== GIVEN DATA ==

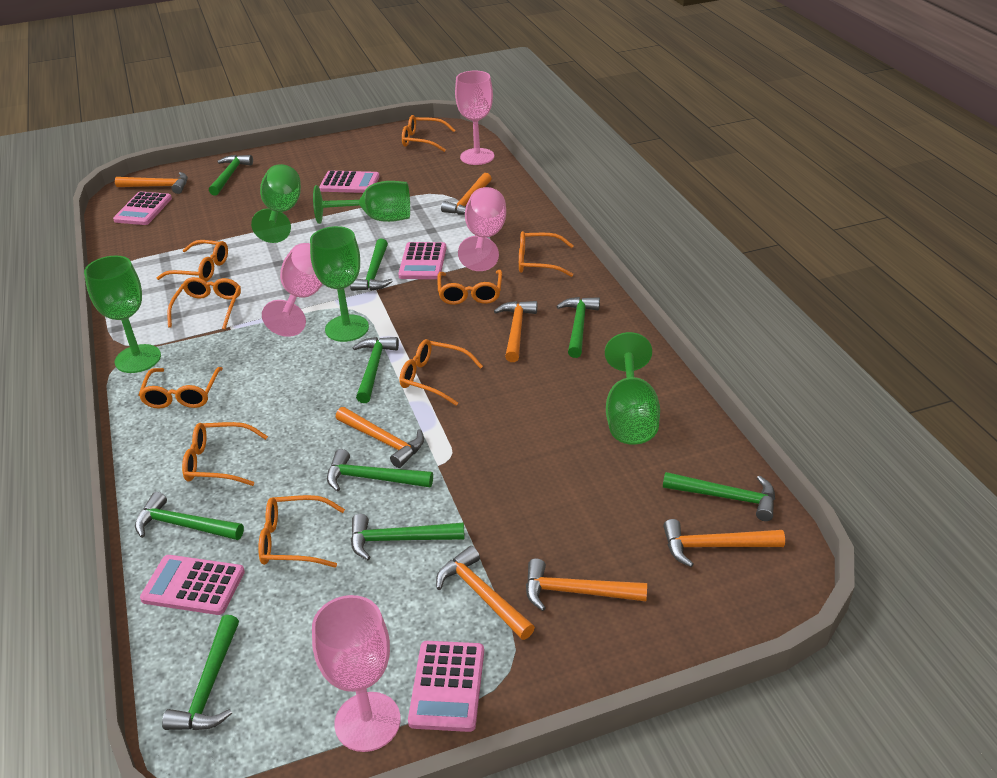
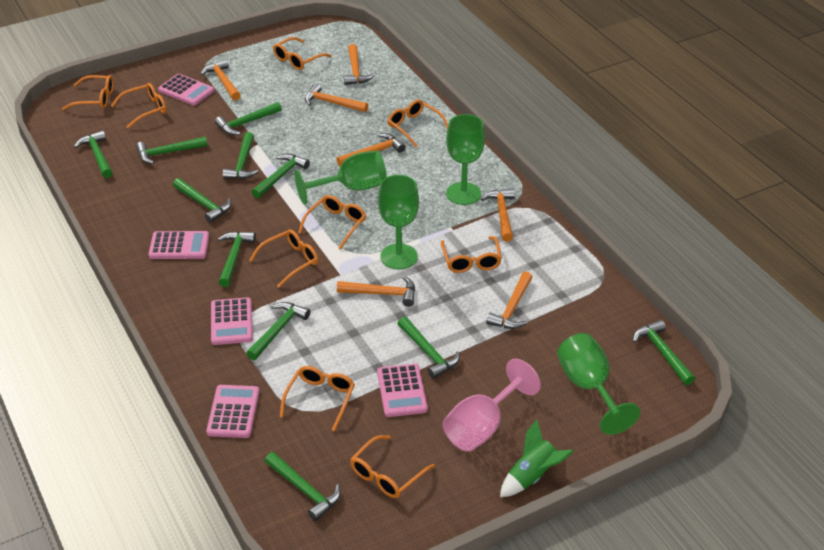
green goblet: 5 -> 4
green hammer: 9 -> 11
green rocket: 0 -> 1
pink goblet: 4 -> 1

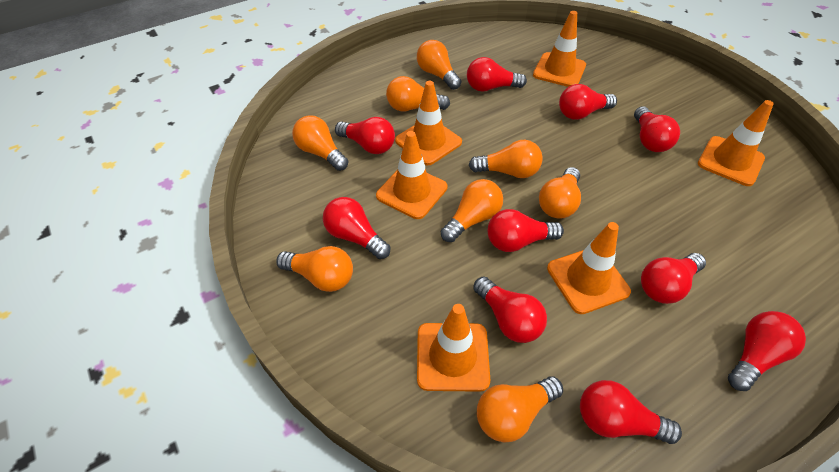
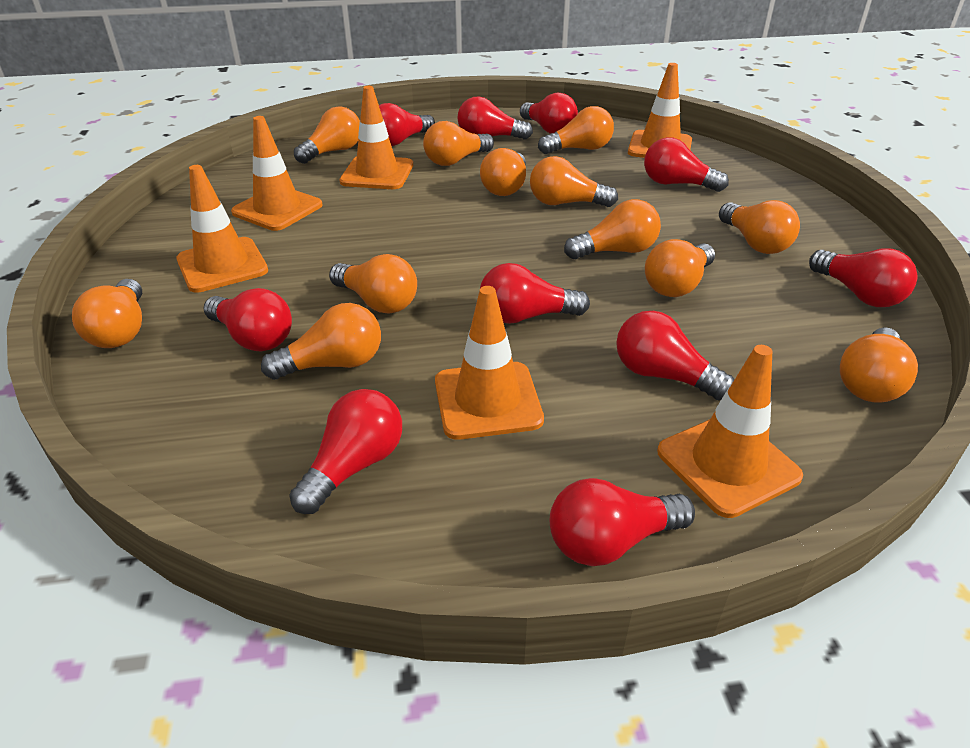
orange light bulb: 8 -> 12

===

EXERCISE: Reproduce only the lines from the line that holds "green rocket: 0 -> 1" through the end of the records, exactly as they stand, both ends included and pictures excluded.

EXPECTED ANSWER:
green rocket: 0 -> 1
pink goblet: 4 -> 1

orange light bulb: 8 -> 12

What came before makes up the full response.